Records from a dataset:
════════════════════

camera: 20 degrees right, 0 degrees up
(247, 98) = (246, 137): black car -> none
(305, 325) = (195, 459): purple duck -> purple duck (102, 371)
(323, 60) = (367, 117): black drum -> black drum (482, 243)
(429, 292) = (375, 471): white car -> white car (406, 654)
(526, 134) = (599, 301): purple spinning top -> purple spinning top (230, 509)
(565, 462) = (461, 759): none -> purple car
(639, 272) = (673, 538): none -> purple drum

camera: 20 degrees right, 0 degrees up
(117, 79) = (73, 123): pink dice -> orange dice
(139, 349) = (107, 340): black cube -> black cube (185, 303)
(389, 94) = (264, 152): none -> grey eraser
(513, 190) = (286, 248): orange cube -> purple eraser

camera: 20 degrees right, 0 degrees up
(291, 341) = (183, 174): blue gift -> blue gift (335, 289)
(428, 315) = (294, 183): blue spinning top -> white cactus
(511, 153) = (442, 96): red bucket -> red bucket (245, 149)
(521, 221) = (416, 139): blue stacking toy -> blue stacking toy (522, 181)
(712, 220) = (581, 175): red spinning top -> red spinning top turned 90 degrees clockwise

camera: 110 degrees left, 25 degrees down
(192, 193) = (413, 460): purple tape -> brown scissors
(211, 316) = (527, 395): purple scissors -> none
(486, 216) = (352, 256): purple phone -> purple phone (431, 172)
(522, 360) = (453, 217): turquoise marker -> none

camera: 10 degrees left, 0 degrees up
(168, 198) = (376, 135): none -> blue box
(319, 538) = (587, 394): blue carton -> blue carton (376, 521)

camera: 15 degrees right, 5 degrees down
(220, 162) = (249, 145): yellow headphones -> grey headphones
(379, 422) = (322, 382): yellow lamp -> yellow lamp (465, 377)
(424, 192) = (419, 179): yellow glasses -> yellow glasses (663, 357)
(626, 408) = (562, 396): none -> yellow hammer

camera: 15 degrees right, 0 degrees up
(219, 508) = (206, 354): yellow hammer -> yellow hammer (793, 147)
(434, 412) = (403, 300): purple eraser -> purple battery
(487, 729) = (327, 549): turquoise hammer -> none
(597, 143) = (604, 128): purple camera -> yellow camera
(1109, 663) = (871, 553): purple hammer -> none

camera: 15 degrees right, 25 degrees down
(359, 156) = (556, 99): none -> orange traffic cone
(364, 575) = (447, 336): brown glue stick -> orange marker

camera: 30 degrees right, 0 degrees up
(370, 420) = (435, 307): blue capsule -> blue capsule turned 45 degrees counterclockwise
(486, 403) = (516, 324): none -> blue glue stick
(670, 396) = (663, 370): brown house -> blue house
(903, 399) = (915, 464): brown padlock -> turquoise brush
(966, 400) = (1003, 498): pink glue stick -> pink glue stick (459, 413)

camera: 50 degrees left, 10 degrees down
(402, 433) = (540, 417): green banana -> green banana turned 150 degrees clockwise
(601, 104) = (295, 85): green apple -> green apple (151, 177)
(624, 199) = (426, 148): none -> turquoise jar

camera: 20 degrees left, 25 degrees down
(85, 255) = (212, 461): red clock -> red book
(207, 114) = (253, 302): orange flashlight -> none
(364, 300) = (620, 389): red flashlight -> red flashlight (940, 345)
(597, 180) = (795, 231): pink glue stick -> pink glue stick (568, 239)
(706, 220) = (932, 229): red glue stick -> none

════════════════════

TASK ITEM >>
Please give a word-for-word repetition of the lines from the one containing "camera: 50 degrees left, 10 degrees down" through the last line of the data above, including both, and nothing besides.

ANSWER TO THIS EXERCISE >>
camera: 50 degrees left, 10 degrees down
(402, 433) = (540, 417): green banana -> green banana turned 150 degrees clockwise
(601, 104) = (295, 85): green apple -> green apple (151, 177)
(624, 199) = (426, 148): none -> turquoise jar

camera: 20 degrees left, 25 degrees down
(85, 255) = (212, 461): red clock -> red book
(207, 114) = (253, 302): orange flashlight -> none
(364, 300) = (620, 389): red flashlight -> red flashlight (940, 345)
(597, 180) = (795, 231): pink glue stick -> pink glue stick (568, 239)
(706, 220) = (932, 229): red glue stick -> none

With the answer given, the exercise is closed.